> _About this task_:
Lift out, unaltered, the lines of the material below between the line holding "black hexagon: (683, 342)" and the line holding "blue pentagon: (358, 552)", counting both.

> _Material provided_:
"""

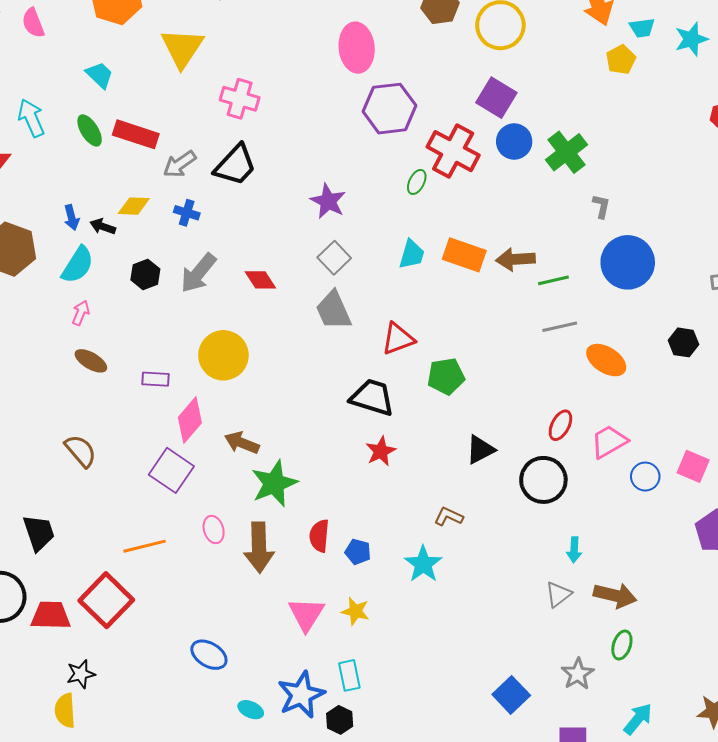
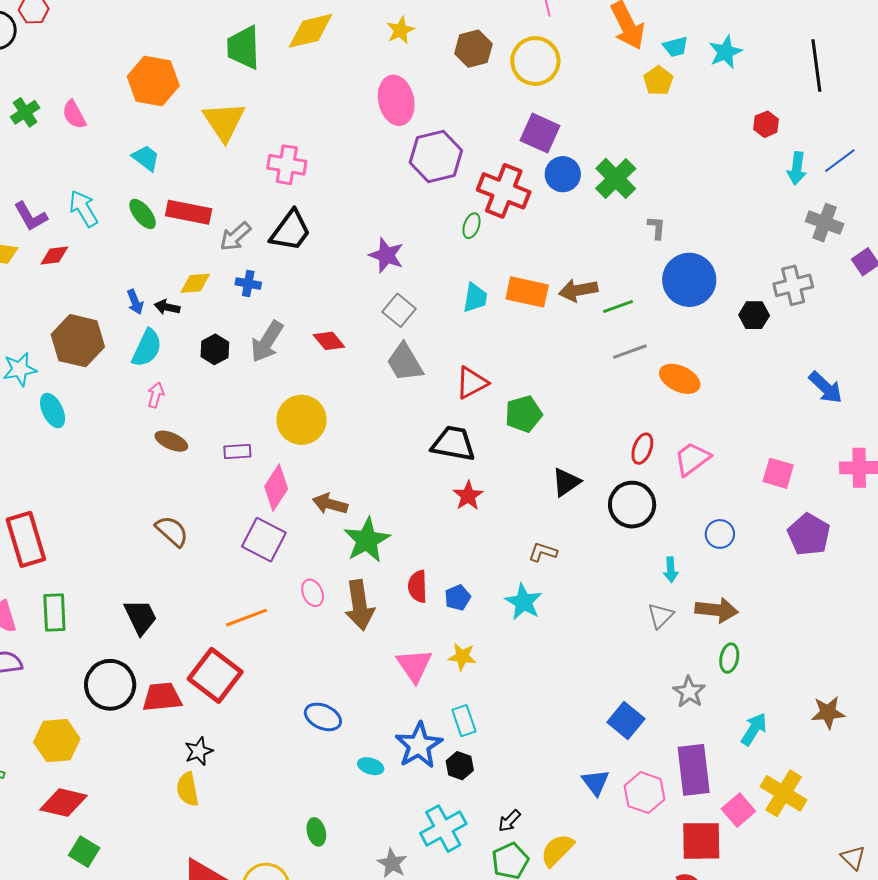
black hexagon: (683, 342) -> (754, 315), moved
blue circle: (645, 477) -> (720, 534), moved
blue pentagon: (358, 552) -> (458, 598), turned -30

"""
"""

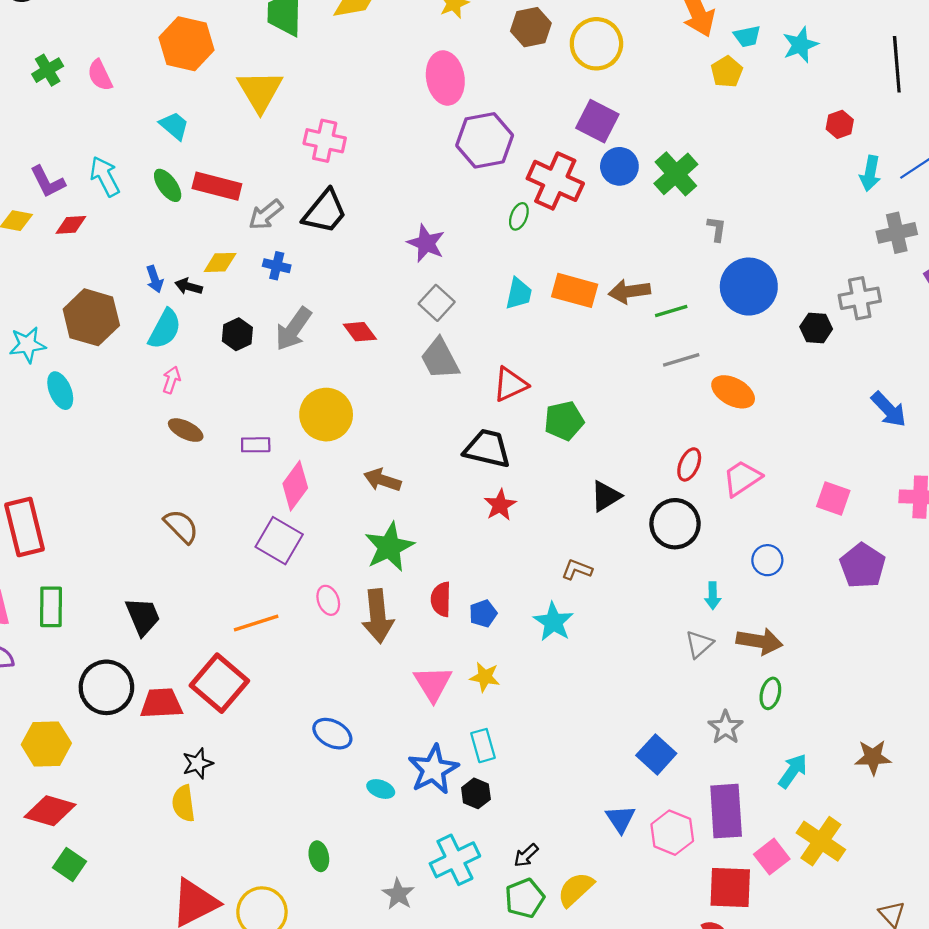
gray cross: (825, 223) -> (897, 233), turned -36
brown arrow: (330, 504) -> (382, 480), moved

"""
"""

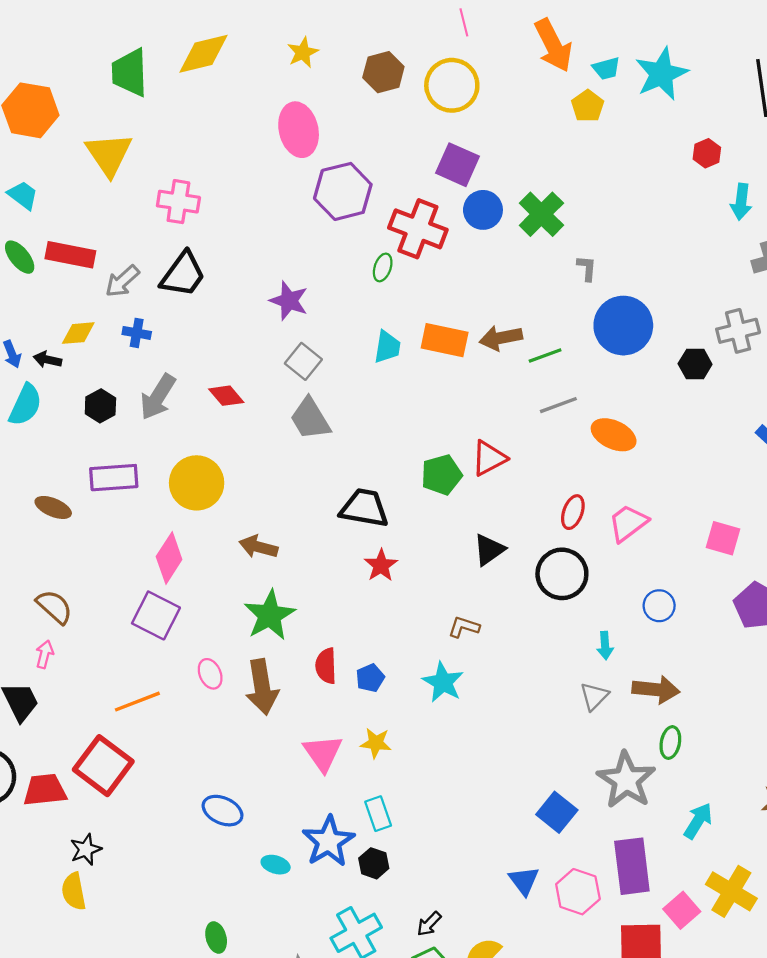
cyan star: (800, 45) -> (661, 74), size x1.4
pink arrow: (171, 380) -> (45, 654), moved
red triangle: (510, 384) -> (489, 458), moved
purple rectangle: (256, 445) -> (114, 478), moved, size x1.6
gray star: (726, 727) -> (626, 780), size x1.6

"""

> _Exercise result_:
black hexagon: (683, 342) -> (754, 315), moved
blue circle: (645, 477) -> (720, 534), moved
blue pentagon: (358, 552) -> (458, 598), turned -30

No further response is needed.